INSTRUCTION » Filter the records for lines holding the string "turquoise".

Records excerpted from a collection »
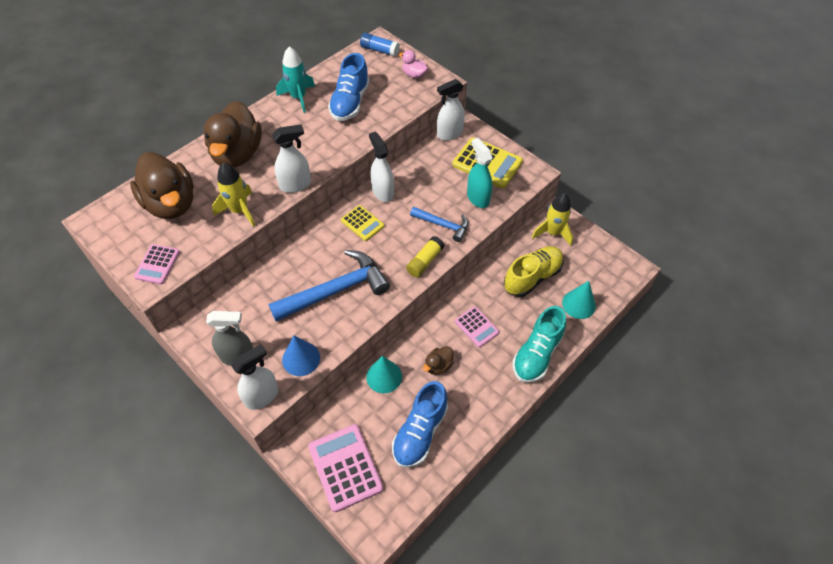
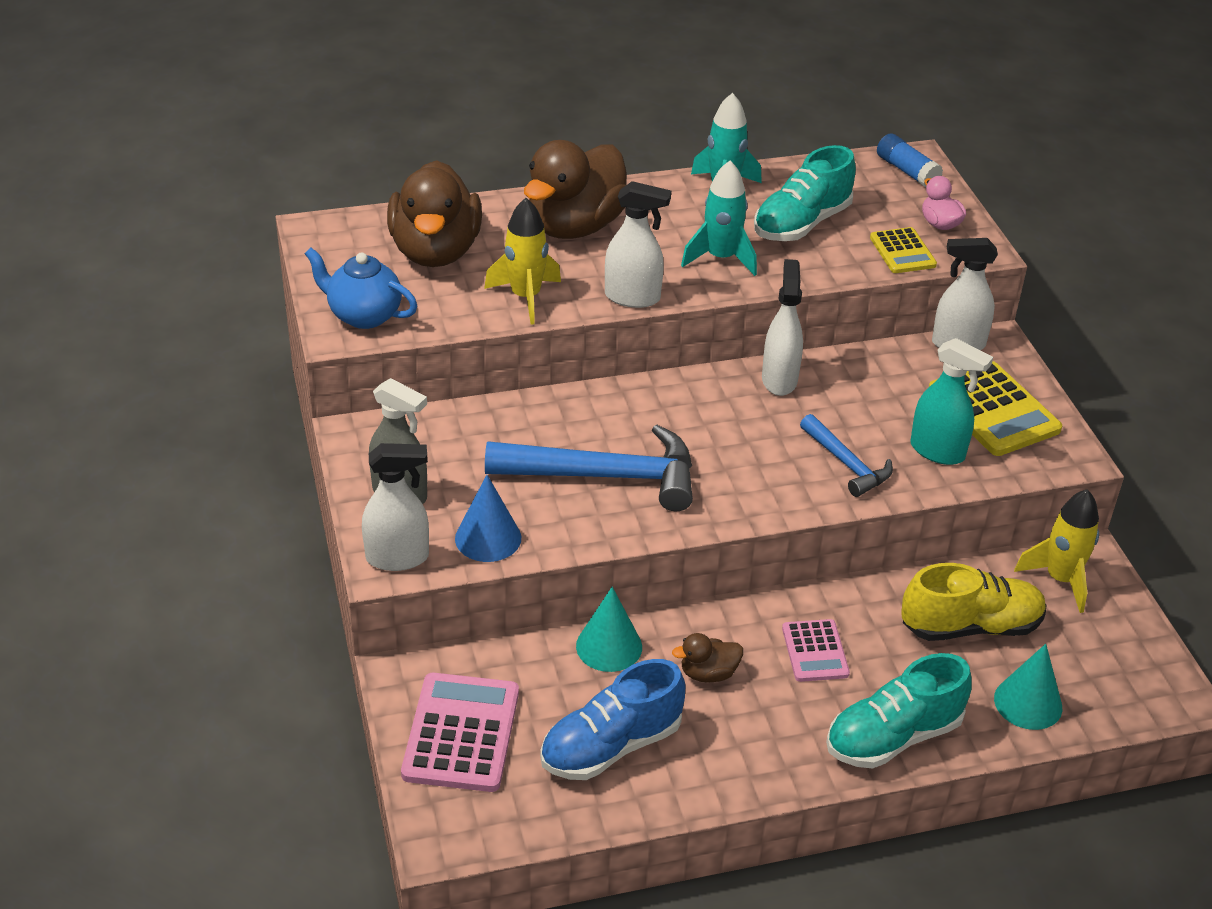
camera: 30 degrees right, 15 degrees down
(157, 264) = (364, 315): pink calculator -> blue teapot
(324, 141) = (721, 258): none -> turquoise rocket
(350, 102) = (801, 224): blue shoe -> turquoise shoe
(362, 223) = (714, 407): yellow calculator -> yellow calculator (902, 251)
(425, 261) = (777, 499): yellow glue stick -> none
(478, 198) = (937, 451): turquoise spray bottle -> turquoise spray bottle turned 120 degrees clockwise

TASK SOLUTION »
(324, 141) = (721, 258): none -> turquoise rocket
(350, 102) = (801, 224): blue shoe -> turquoise shoe
(478, 198) = (937, 451): turquoise spray bottle -> turquoise spray bottle turned 120 degrees clockwise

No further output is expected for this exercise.